(Object state change records)
------------------------------------------------------------
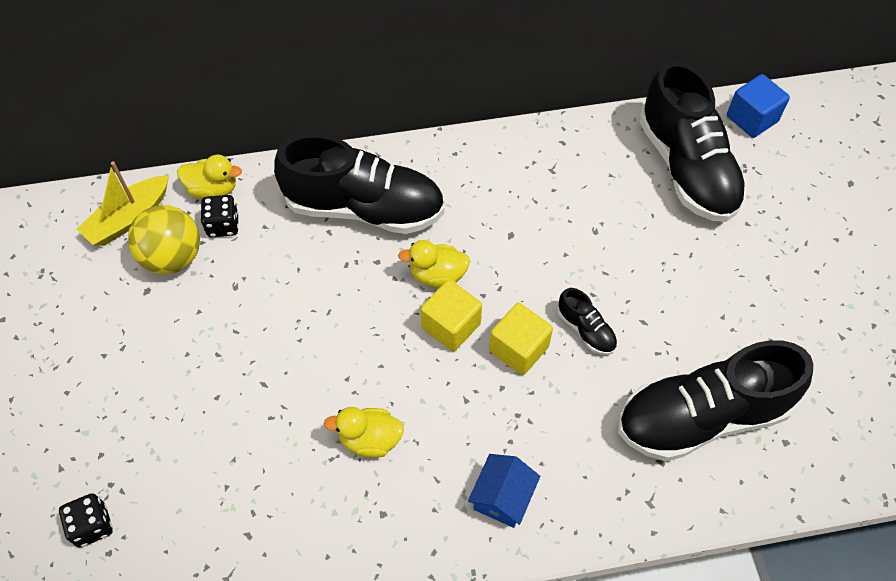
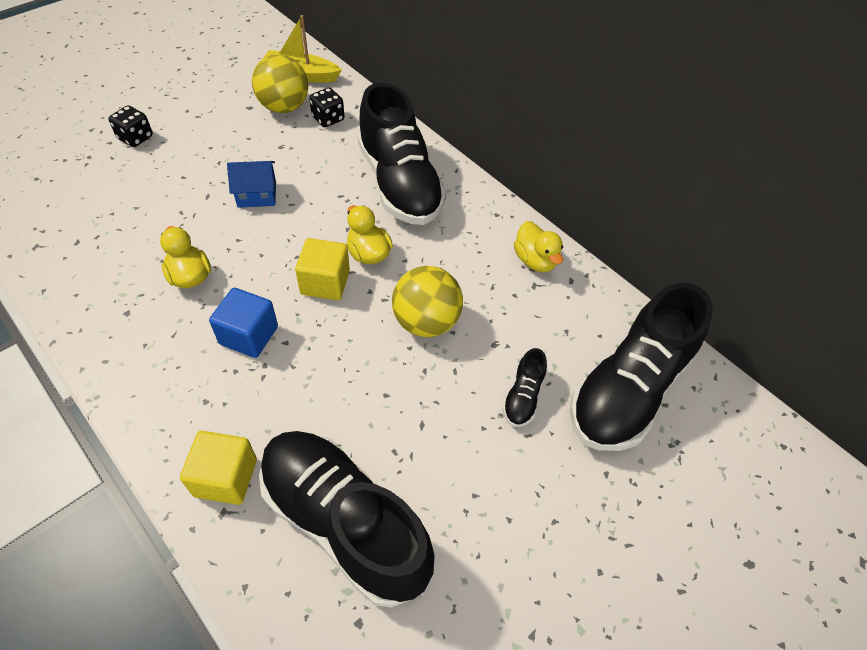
camera: 55 degrees right, 5 degrees down
(92, 526) = (53, 162): black dice -> black dice (135, 138)
(213, 189) = (354, 101): yellow duck -> yellow duck (535, 260)
(502, 497) = (176, 388): blue house -> blue house (257, 194)
(519, 349) = (331, 338): yellow cube -> yellow cube (226, 477)
(543, 268) = (426, 321): none -> yellow ball
(586, 330) = (382, 381): black shoe -> black shoe (523, 397)
(752, 119) = (742, 425): blue cube -> blue cube (249, 335)

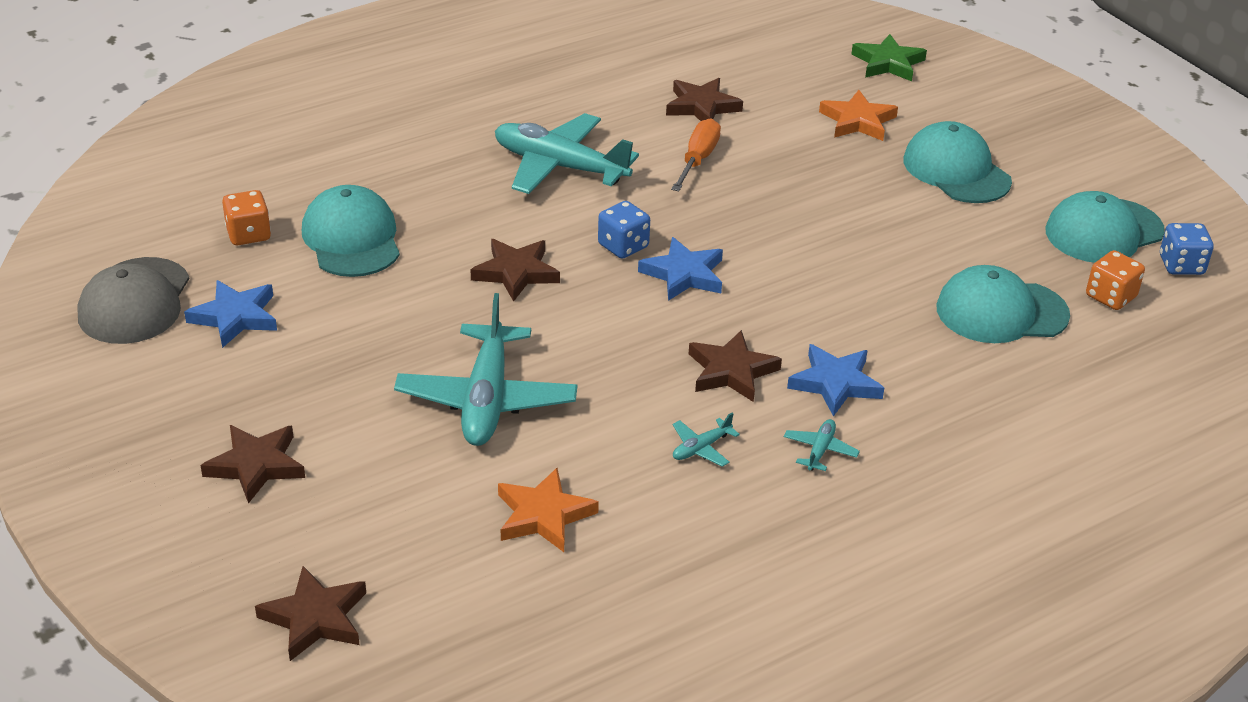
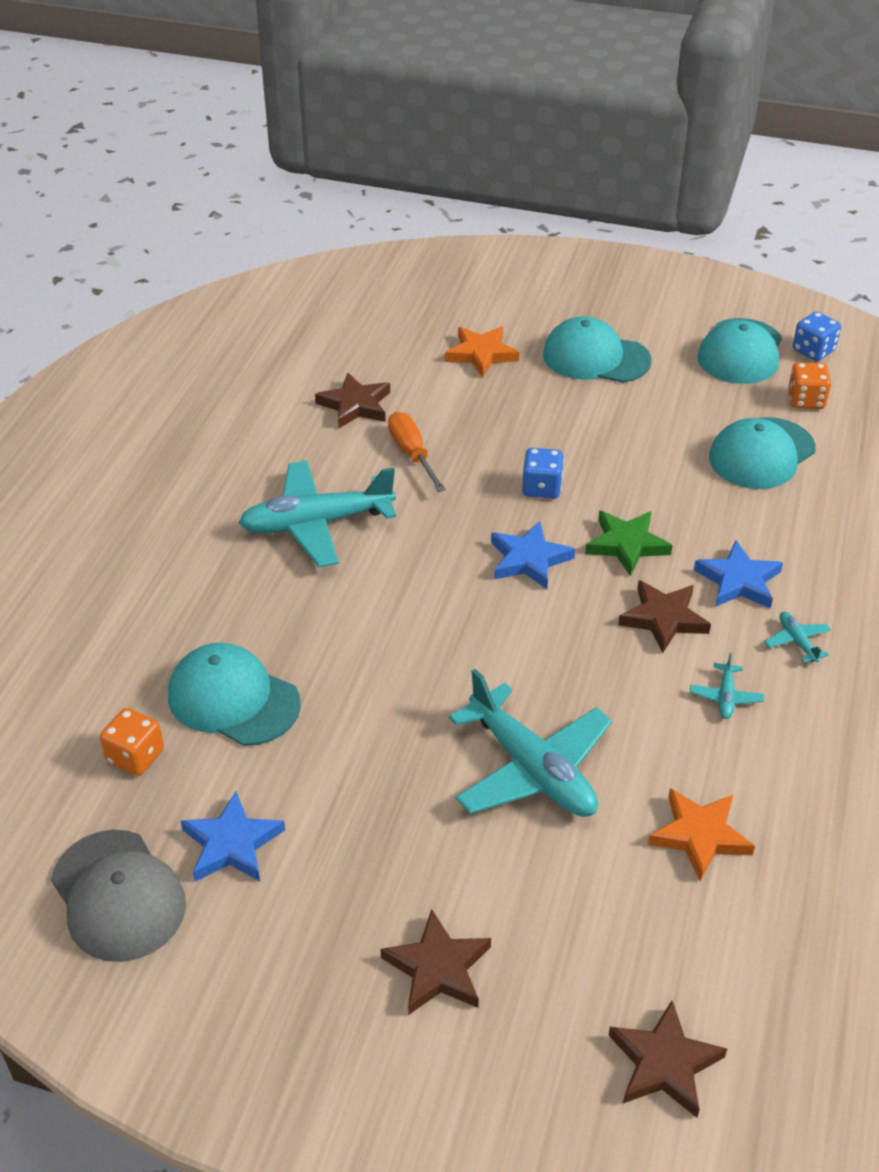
camera: 40 degrees left, 5 degrees up
(516, 273) = (407, 641): brown star -> none
(623, 246) = (455, 564): blue dice -> blue dice (541, 488)
(888, 63) = (440, 293): green star -> green star (626, 545)

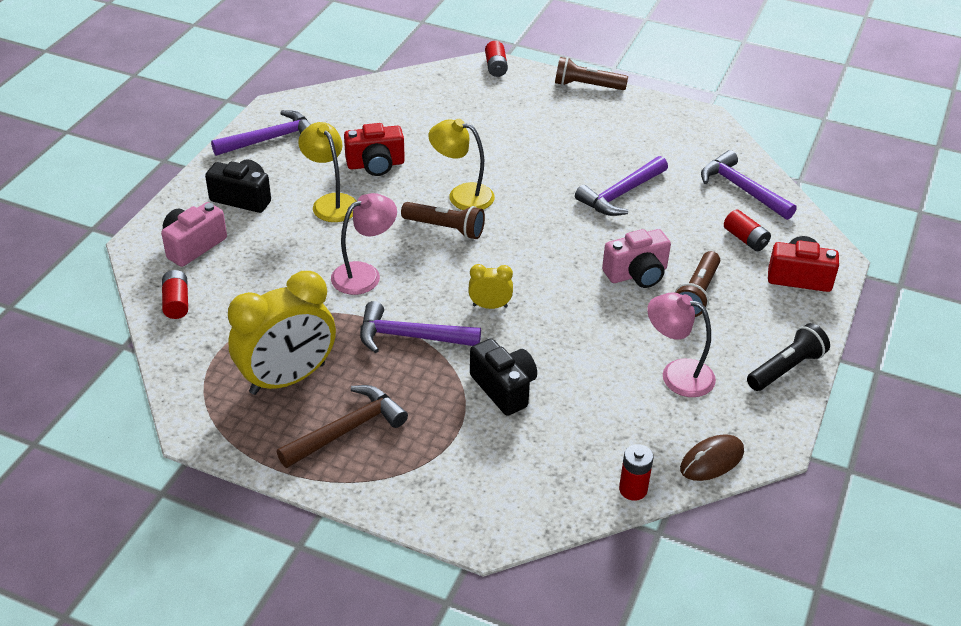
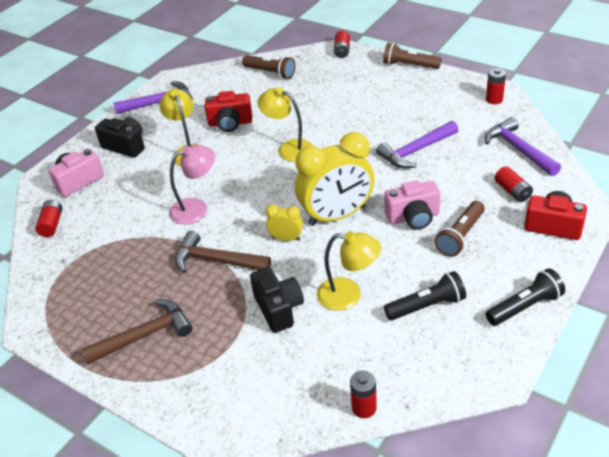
camera: 15 degrees right, 0 degrees up
(288, 379) = (112, 290): yellow clock -> yellow clock (337, 216)
(410, 337) = (216, 261): purple hammer -> brown hammer
(445, 228) = (268, 174): brown flashlight -> brown flashlight (270, 73)
(583, 368) = (348, 295): none -> yellow lamp
(677, 374) = (427, 306): pink lamp -> black flashlight
(700, 128) = (494, 99): none -> red battery
(711, 460) = (440, 386): brown mouse -> none

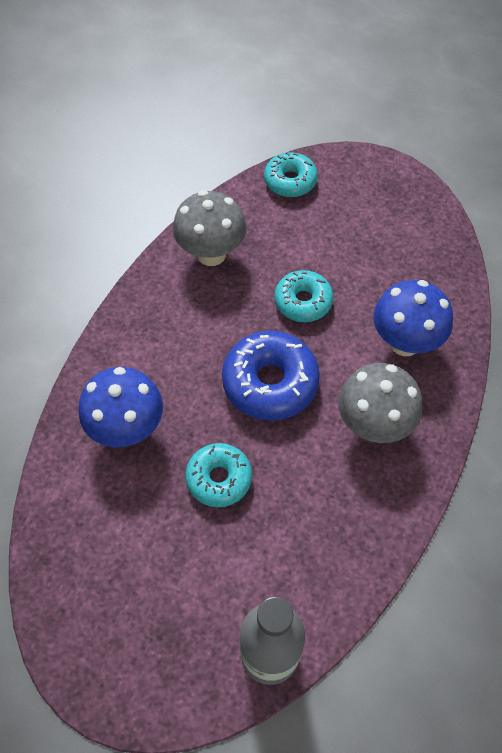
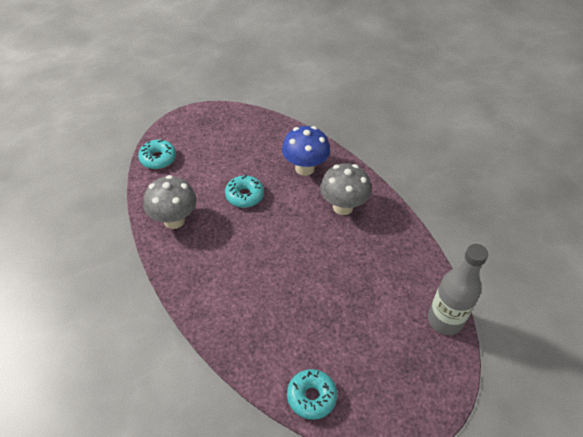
camera: 60 degrees left, 10 degrees down
(127, 428) = (262, 323): blue mushroom -> none
(219, 478) = (328, 292): turquoise donut -> turquoise donut (311, 397)
(270, 382) = (284, 237): blue donut -> none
------------------------------------------------------------
- Prompt: Drop the images and transcribe the entries above exactly.

- Exercise answer:
camera: 55 degrees right, 5 degrees down
(92, 526) = (53, 162): black dice -> black dice (135, 138)
(213, 189) = (354, 101): yellow duck -> yellow duck (535, 260)
(502, 497) = (176, 388): blue house -> blue house (257, 194)
(519, 349) = (331, 338): yellow cube -> yellow cube (226, 477)
(543, 268) = (426, 321): none -> yellow ball
(586, 330) = (382, 381): black shoe -> black shoe (523, 397)
(752, 119) = (742, 425): blue cube -> blue cube (249, 335)

camera: 40 degrees left, 5 degrees up
(516, 273) = (407, 641): brown star -> none
(623, 246) = (455, 564): blue dice -> blue dice (541, 488)
(888, 63) = (440, 293): green star -> green star (626, 545)

camera: 15 degrees right, 0 degrees up
(288, 379) = (112, 290): yellow clock -> yellow clock (337, 216)
(410, 337) = (216, 261): purple hammer -> brown hammer
(445, 228) = (268, 174): brown flashlight -> brown flashlight (270, 73)
(583, 368) = (348, 295): none -> yellow lamp
(677, 374) = (427, 306): pink lamp -> black flashlight
(700, 128) = (494, 99): none -> red battery
(711, 460) = (440, 386): brown mouse -> none

camera: 60 degrees left, 10 degrees down
(127, 428) = (262, 323): blue mushroom -> none
(219, 478) = (328, 292): turquoise donut -> turquoise donut (311, 397)
(270, 382) = (284, 237): blue donut -> none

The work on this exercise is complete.